- Your objective -
Copy out, from the data below, each line in which the word "VRAW" occurs.

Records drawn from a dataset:
=== Begin Enclosure ===

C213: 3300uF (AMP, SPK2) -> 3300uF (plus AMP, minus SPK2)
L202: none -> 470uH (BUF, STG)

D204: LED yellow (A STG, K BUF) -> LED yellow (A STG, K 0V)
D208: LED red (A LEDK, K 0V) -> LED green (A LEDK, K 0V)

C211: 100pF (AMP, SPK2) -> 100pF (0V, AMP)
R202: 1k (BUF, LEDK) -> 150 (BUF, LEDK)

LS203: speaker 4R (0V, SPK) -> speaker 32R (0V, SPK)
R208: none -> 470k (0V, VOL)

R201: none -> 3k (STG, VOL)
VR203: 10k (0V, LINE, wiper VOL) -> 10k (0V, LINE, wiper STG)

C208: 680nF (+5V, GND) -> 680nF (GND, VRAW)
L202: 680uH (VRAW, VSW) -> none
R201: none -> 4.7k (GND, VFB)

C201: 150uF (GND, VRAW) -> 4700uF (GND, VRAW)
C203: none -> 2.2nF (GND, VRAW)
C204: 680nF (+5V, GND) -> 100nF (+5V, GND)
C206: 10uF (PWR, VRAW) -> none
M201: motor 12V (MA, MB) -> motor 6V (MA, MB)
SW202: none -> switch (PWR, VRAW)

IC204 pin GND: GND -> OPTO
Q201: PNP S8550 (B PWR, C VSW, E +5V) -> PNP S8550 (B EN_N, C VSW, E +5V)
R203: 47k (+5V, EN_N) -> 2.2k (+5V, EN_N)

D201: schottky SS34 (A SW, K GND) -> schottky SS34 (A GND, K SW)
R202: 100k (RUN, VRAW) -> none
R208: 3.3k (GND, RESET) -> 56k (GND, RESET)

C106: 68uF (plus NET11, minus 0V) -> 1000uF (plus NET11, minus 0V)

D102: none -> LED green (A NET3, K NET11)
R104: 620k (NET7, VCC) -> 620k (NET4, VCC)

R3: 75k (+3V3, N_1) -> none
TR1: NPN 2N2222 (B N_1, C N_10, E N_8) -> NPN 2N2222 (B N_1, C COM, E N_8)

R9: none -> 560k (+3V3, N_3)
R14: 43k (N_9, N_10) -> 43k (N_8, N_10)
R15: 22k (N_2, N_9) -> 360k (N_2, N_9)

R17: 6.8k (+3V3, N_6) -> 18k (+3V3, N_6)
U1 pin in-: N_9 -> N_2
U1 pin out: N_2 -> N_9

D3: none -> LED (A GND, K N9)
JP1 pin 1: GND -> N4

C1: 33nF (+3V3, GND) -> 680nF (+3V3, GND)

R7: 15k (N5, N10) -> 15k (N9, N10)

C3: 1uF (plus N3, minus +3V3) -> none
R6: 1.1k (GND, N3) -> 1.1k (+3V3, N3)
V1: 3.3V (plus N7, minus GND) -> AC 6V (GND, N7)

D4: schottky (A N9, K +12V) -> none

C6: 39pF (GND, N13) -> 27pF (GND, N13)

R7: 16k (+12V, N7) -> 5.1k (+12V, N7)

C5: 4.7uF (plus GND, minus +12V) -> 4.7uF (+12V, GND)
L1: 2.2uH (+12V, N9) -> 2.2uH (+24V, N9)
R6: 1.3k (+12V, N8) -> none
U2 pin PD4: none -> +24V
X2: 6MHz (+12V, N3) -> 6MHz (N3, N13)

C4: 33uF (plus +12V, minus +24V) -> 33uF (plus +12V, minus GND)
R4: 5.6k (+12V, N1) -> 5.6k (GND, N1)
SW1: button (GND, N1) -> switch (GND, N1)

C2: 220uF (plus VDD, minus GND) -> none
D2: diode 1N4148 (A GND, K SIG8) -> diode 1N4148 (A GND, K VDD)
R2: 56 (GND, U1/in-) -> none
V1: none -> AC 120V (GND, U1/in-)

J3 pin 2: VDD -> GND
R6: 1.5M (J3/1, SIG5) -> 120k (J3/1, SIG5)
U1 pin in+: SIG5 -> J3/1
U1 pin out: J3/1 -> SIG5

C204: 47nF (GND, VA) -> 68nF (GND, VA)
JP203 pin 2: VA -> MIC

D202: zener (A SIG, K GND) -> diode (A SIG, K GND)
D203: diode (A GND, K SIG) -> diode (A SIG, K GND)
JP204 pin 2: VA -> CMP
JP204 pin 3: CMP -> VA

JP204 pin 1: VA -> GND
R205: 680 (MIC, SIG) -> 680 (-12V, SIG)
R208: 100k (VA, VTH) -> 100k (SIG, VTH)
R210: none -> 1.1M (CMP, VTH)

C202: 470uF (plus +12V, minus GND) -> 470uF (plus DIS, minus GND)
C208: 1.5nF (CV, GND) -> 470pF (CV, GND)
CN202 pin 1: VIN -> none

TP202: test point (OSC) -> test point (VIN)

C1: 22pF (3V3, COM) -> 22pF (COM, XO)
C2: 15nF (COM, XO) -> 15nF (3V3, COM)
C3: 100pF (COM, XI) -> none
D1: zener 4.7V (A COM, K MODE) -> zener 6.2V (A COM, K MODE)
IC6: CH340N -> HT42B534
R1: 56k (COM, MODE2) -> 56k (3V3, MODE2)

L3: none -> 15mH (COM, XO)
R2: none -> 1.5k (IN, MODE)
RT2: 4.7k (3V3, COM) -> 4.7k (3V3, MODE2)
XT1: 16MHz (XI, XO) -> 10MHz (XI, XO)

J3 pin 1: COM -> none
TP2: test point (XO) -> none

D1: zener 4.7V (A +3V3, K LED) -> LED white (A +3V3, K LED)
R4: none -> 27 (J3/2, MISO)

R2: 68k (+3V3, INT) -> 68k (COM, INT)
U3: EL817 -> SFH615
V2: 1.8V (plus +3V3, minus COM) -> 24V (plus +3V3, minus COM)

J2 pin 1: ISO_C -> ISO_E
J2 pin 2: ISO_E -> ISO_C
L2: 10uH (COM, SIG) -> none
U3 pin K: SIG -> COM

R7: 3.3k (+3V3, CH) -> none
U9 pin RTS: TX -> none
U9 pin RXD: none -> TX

=== End Enclosure ===

- Answer to the exercise -
C208: 680nF (+5V, GND) -> 680nF (GND, VRAW)
L202: 680uH (VRAW, VSW) -> none
C201: 150uF (GND, VRAW) -> 4700uF (GND, VRAW)
C203: none -> 2.2nF (GND, VRAW)
C206: 10uF (PWR, VRAW) -> none
SW202: none -> switch (PWR, VRAW)
R202: 100k (RUN, VRAW) -> none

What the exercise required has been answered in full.